Required action: Reproduce the line containing "(70, 298) = (170, 217): black" in the listing below, then every later line up to the end, precisely as written.

☆ ☆ ☆ ☆ ☆

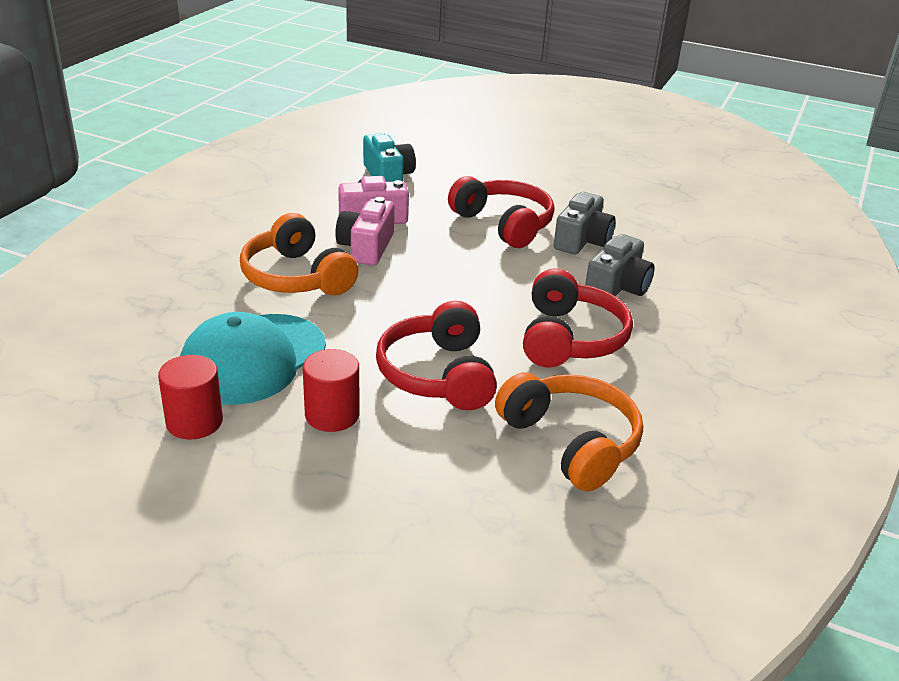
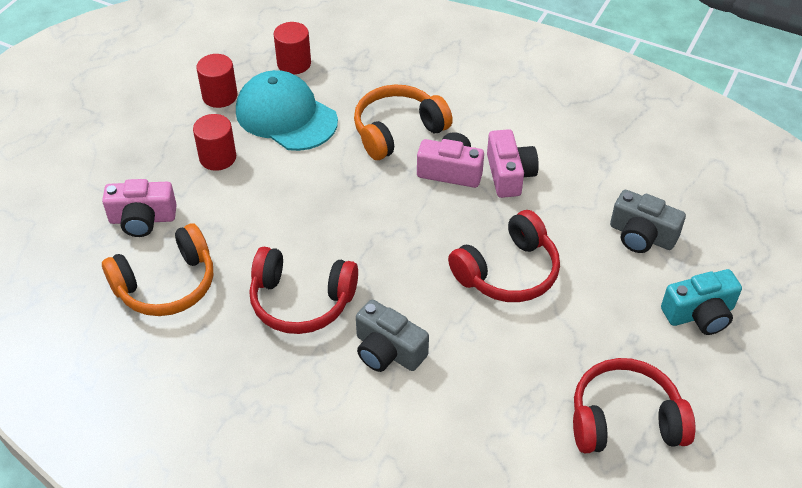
camera: 95 degrees right, 15 degrees up
(138, 355) = (294, 63): none -> red cylinder
(388, 176) = (602, 185): turquoise camera -> turquoise camera (699, 314)
(438, 374) = (258, 213): red headphones -> red headphones (625, 419)
(457, 477) = (142, 219): none -> pink camera
(582, 240) = (480, 334): grey camera -> grey camera (641, 235)

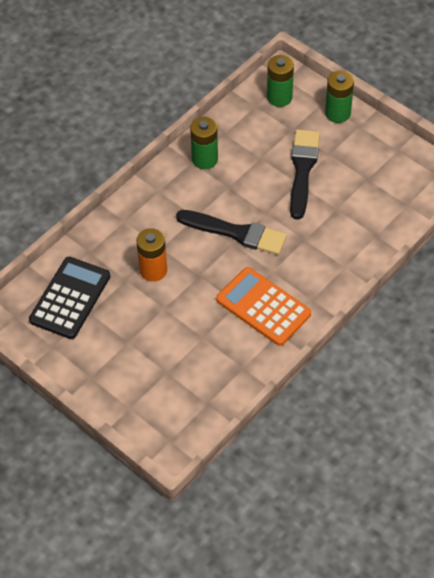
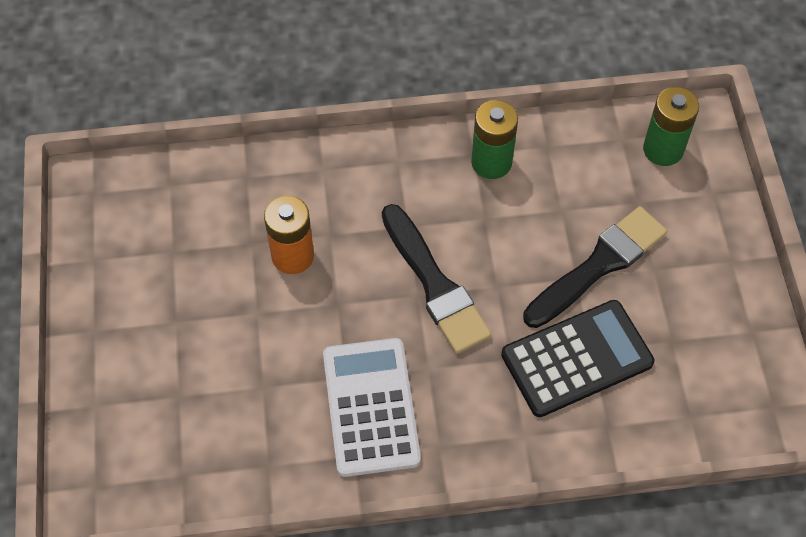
camera: 40 degrees right, 5 degrees up
(70, 298) = (170, 217): black calculator -> black calculator (577, 359)
(263, 307) = (371, 407): orange calculator -> white calculator
(337, 113) = (718, 224): green battery -> none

☆ ☆ ☆ ☆ ☆

Result below:
(70, 298) = (170, 217): black calculator -> black calculator (577, 359)
(263, 307) = (371, 407): orange calculator -> white calculator
(337, 113) = (718, 224): green battery -> none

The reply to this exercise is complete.